**What is expected:** Every line of the data that contains the string "RELAY" must be copied.

** Opening Dataset records block **

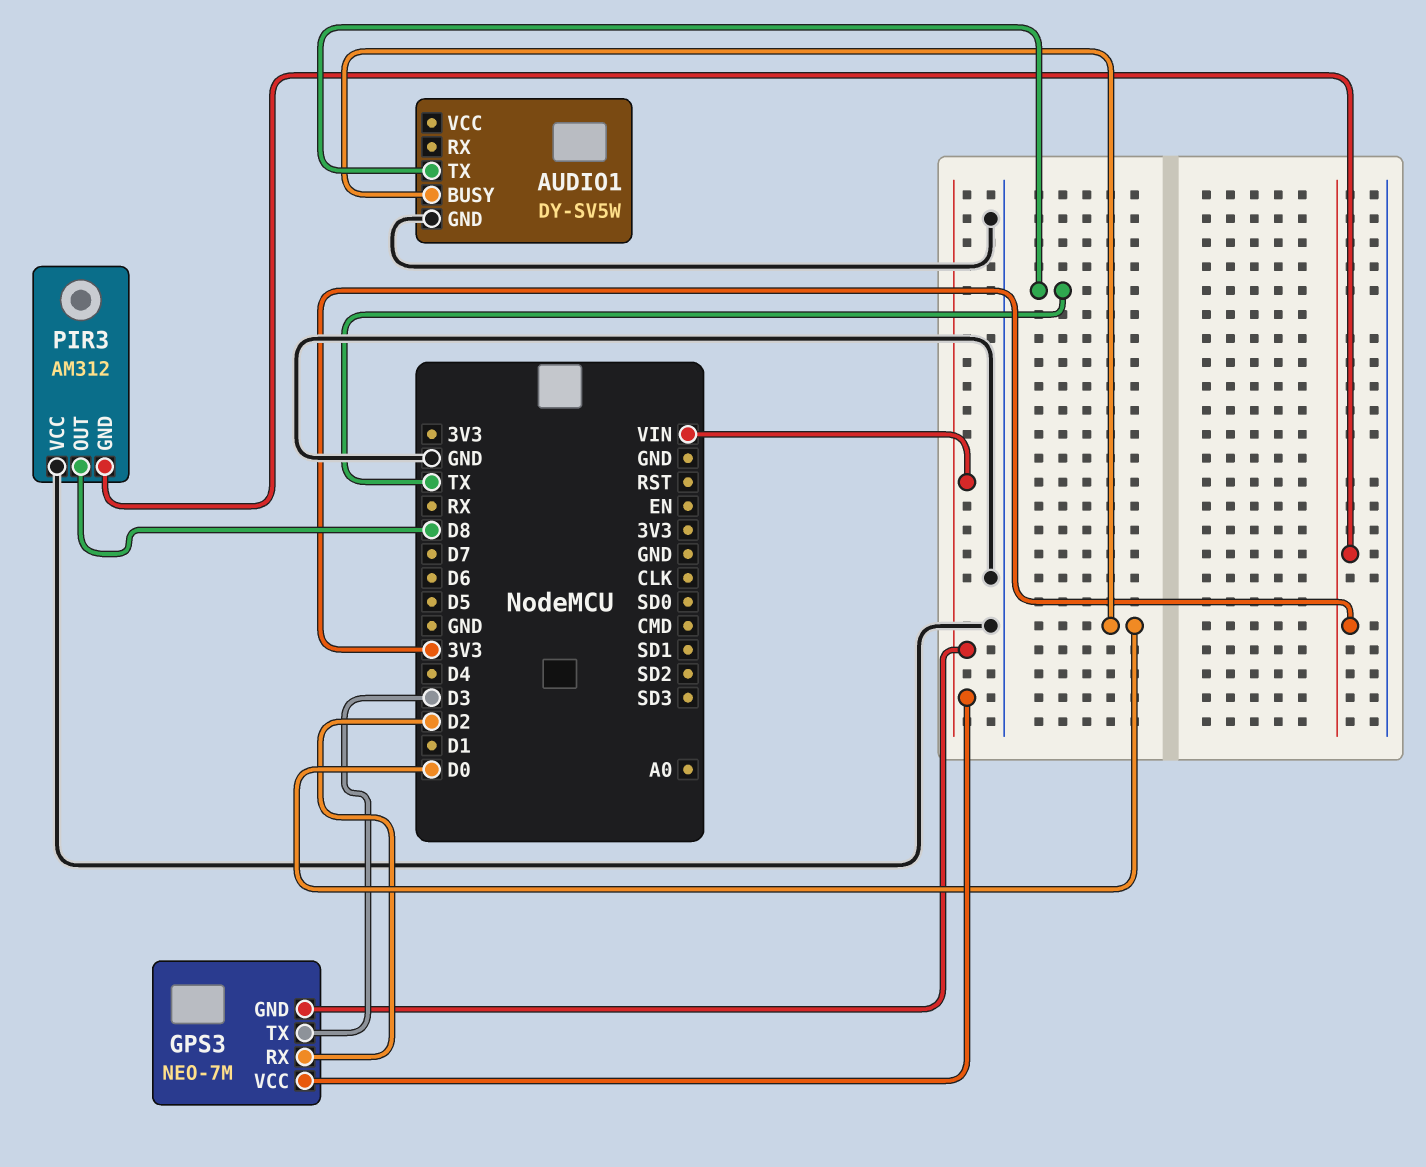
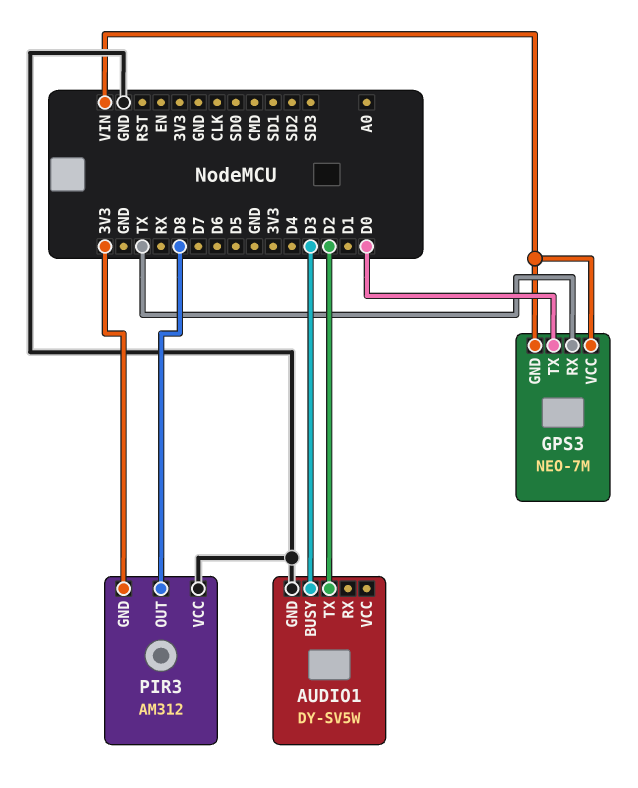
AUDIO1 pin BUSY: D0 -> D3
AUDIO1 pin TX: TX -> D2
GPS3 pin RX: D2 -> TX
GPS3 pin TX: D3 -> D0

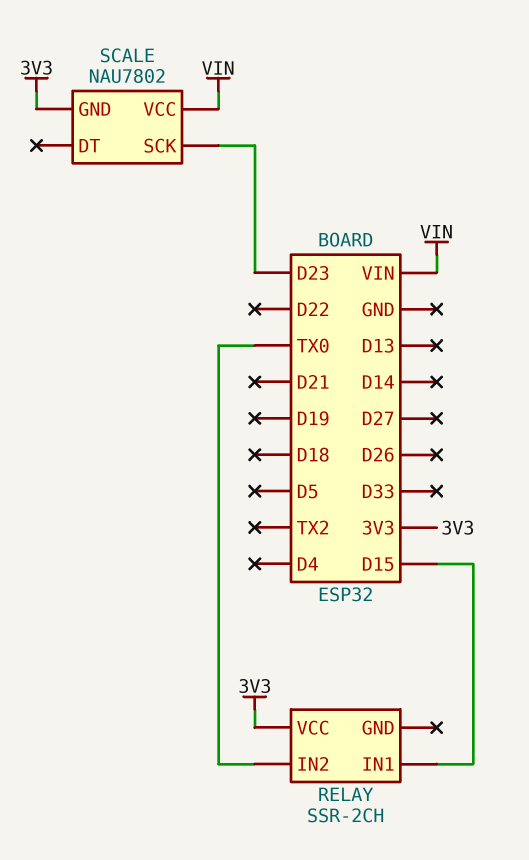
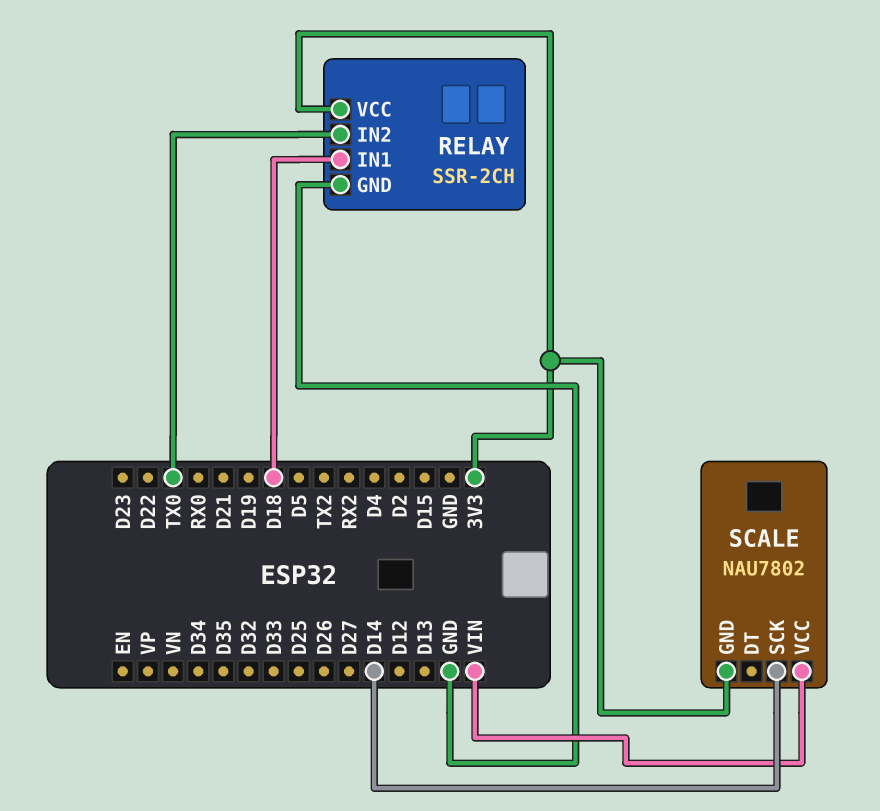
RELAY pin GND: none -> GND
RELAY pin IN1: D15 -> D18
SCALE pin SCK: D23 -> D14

** Closing Dataset records block **

**Worked solution:**
RELAY pin GND: none -> GND
RELAY pin IN1: D15 -> D18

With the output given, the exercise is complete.